Work task → Only the lines from the start of the entries up to and including the line with "change=shifted; old=orange gigitin;" should be written out, exactly as they stand.

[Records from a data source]
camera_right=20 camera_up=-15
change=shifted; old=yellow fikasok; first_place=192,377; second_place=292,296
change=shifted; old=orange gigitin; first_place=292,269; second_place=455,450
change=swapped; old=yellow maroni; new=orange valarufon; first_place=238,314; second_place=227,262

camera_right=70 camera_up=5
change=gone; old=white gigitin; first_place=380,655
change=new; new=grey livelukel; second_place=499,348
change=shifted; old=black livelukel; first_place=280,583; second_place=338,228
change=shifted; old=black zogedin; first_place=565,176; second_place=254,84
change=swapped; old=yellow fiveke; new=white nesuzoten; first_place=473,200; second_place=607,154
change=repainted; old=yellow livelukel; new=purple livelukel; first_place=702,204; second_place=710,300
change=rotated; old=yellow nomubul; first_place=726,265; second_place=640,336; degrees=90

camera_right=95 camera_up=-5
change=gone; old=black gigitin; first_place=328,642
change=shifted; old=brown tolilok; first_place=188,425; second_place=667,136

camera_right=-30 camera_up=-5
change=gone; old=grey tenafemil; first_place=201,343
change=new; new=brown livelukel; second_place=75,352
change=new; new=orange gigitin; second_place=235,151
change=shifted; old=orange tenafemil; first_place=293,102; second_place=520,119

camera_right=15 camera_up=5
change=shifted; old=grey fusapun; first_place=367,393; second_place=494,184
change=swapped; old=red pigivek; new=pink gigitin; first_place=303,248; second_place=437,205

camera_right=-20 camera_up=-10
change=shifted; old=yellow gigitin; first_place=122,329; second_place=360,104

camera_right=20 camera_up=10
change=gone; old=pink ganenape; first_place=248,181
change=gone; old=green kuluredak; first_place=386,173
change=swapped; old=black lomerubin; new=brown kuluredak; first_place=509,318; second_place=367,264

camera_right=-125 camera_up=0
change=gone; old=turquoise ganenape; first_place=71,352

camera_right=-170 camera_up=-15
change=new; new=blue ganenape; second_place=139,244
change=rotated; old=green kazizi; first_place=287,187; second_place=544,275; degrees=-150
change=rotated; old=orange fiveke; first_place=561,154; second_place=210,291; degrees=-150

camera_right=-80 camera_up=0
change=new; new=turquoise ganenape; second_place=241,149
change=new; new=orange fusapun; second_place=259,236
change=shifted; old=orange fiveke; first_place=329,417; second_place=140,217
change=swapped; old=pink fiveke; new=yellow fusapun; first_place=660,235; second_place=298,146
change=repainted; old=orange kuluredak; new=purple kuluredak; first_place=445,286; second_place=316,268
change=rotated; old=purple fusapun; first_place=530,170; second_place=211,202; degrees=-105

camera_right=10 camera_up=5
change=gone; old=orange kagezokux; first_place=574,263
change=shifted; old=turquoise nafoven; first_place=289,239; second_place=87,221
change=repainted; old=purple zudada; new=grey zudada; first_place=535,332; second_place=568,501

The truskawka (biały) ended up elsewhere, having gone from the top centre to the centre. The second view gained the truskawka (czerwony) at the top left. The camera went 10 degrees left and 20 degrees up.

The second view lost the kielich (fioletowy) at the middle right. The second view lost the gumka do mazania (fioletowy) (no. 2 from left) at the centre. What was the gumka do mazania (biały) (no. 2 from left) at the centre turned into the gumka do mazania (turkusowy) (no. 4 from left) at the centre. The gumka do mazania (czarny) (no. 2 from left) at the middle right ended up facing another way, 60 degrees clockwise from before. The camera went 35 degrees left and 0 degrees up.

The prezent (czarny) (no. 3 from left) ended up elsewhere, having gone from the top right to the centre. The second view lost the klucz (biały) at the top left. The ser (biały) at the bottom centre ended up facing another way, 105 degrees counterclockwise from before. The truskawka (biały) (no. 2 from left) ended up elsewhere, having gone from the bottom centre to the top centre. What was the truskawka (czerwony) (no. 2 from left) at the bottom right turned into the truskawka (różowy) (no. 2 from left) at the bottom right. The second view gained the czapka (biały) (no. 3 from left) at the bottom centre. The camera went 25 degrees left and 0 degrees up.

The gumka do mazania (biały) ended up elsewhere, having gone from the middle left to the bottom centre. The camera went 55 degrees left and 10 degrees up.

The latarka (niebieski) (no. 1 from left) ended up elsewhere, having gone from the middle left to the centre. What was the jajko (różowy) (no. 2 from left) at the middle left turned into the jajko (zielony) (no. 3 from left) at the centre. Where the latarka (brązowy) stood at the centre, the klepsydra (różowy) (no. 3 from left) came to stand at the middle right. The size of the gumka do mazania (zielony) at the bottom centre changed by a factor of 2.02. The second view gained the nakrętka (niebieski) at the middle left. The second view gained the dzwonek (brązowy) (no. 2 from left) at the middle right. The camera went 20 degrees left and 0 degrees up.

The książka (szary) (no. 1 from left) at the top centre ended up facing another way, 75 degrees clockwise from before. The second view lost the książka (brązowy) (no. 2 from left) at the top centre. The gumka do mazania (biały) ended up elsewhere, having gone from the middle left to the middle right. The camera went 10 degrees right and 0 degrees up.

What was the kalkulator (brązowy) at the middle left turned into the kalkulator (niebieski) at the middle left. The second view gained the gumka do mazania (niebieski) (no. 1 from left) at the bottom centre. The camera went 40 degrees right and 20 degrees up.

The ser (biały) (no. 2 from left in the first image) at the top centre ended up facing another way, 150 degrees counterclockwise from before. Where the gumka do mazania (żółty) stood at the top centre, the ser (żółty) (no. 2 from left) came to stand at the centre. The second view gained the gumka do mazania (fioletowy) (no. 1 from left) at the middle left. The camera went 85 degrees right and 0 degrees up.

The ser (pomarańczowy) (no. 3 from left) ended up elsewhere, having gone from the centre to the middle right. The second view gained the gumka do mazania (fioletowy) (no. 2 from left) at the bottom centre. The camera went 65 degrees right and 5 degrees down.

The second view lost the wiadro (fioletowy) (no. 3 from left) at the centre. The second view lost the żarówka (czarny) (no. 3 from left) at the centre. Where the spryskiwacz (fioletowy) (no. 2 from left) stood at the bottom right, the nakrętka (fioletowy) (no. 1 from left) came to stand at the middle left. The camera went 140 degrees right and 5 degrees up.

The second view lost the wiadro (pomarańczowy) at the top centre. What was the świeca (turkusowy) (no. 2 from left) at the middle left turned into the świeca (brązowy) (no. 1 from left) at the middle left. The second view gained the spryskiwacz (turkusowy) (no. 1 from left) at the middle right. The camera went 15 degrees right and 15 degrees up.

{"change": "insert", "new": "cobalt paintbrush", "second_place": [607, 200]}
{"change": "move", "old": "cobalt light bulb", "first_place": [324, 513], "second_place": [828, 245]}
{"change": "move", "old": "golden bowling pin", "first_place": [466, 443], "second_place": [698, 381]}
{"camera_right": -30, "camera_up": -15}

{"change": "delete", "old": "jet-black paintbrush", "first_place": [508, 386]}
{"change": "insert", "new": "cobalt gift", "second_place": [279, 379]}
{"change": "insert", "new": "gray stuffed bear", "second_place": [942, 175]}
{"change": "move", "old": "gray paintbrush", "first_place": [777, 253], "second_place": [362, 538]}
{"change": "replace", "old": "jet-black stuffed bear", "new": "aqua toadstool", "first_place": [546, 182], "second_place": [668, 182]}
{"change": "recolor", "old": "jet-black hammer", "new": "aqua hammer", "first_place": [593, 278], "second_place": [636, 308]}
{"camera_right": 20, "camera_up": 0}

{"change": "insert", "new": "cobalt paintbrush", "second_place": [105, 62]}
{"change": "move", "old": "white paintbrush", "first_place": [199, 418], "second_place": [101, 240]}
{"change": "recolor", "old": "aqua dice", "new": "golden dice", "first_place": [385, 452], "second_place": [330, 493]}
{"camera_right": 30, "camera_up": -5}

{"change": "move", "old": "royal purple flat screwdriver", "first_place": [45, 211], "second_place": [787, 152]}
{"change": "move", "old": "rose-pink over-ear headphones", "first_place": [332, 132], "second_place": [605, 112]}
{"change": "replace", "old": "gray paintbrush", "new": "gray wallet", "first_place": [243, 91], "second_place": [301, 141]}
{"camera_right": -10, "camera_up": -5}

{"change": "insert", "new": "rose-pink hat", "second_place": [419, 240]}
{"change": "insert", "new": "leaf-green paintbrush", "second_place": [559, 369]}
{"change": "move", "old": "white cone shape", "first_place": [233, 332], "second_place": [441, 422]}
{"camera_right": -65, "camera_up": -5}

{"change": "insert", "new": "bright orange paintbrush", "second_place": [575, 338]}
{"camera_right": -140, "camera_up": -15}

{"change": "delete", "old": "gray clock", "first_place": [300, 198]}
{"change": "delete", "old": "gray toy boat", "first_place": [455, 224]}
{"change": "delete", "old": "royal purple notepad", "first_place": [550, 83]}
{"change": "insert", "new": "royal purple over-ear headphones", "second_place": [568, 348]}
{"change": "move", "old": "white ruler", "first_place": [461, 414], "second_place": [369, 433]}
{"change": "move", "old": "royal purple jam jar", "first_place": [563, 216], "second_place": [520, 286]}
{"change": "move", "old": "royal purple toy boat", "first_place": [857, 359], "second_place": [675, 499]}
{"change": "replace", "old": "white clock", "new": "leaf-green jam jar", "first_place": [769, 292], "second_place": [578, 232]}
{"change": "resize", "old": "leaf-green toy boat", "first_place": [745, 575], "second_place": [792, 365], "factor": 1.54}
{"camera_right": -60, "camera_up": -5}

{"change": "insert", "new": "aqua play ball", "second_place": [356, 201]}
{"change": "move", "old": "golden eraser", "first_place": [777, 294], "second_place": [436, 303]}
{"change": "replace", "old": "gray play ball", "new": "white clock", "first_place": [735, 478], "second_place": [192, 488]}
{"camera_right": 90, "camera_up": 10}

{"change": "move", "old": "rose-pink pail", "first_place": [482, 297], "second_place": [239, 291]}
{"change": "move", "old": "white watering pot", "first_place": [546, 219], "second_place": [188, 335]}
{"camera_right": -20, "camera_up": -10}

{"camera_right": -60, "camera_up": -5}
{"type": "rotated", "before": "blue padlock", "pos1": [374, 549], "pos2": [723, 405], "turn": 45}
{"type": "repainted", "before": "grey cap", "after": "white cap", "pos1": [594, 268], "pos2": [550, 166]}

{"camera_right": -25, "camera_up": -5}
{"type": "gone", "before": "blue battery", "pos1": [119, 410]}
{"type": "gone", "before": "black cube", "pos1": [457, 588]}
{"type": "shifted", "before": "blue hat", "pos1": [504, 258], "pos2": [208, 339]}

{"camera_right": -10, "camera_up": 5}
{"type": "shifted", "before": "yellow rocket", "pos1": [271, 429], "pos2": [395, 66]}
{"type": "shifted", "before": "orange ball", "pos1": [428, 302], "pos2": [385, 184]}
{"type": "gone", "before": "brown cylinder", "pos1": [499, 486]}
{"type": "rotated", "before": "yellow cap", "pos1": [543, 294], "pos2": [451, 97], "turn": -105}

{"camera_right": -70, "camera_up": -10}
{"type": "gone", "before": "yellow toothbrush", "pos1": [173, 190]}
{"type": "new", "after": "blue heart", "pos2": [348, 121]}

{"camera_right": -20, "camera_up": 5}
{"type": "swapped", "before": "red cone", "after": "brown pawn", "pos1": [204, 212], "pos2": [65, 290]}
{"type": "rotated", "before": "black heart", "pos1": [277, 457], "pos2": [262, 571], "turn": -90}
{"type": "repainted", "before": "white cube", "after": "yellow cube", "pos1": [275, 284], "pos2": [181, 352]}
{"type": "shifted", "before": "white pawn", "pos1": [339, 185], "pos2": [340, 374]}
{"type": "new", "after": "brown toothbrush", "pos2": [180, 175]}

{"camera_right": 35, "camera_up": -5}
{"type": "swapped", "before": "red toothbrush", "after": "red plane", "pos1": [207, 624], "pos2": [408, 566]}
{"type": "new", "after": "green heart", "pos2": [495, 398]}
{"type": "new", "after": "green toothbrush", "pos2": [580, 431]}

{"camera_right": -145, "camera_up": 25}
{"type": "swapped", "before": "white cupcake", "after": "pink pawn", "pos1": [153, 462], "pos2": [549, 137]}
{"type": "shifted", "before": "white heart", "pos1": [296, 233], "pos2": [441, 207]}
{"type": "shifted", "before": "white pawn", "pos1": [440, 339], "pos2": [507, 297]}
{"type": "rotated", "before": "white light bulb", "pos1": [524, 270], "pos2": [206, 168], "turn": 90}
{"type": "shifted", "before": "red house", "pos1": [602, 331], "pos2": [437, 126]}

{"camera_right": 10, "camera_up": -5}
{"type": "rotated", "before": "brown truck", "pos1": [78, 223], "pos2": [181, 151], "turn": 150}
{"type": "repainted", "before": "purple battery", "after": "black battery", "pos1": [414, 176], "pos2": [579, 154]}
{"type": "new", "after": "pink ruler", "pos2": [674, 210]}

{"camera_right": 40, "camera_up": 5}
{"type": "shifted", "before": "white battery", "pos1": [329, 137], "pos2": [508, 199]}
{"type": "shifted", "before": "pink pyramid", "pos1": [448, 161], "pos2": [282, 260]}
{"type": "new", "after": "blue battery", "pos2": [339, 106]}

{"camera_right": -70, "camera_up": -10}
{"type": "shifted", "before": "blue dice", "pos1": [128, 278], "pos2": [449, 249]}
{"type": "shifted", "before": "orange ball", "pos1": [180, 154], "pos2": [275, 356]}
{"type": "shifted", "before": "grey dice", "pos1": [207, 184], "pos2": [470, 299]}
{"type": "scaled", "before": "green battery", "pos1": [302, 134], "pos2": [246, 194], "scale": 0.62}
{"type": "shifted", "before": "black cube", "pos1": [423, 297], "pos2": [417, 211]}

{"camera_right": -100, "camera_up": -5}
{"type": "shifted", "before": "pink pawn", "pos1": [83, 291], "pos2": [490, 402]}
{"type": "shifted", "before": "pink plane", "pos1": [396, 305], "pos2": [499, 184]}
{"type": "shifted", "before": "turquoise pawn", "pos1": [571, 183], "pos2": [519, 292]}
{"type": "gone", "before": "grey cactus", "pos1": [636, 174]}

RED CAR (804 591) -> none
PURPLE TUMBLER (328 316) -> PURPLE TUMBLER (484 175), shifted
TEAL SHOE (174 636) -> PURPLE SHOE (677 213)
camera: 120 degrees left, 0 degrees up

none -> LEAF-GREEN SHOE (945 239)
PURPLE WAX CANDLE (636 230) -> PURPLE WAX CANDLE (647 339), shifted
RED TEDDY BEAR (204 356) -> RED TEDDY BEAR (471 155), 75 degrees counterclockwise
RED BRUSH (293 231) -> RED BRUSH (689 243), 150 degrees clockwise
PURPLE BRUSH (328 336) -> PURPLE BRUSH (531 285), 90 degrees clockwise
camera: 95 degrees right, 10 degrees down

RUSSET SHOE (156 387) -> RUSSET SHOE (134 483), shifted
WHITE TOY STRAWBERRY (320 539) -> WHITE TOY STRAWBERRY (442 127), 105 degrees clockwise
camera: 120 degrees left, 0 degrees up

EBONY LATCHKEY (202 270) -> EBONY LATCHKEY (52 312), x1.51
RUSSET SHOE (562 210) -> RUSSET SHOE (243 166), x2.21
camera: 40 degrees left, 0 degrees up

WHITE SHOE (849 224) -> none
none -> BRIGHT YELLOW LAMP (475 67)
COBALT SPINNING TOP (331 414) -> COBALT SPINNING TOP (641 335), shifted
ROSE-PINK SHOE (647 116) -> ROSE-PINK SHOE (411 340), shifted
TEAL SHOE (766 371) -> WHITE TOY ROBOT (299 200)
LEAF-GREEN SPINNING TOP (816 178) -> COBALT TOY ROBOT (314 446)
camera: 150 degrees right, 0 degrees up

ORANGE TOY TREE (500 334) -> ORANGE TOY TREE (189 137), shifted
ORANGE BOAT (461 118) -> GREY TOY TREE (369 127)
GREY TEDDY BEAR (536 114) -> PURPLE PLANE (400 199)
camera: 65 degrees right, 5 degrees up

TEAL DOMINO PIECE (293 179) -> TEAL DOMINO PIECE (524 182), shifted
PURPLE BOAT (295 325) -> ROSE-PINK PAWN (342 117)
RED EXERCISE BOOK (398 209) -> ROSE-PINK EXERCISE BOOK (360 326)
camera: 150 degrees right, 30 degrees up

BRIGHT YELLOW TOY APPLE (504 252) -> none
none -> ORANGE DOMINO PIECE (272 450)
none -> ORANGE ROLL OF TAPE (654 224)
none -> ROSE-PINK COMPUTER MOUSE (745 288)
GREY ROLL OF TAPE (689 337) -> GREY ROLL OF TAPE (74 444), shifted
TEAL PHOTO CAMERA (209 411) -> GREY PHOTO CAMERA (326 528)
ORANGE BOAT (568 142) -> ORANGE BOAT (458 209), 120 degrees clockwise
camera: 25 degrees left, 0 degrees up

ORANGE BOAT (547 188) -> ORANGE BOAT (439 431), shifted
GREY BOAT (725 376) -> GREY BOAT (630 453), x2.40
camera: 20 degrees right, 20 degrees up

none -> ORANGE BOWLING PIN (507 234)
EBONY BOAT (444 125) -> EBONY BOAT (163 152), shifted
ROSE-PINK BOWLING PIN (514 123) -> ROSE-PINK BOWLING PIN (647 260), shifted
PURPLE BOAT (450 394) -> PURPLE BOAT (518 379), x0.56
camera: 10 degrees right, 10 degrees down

Result of the task →
camera_right=20 camera_up=-15
change=shifted; old=yellow fikasok; first_place=192,377; second_place=292,296
change=shifted; old=orange gigitin; first_place=292,269; second_place=455,450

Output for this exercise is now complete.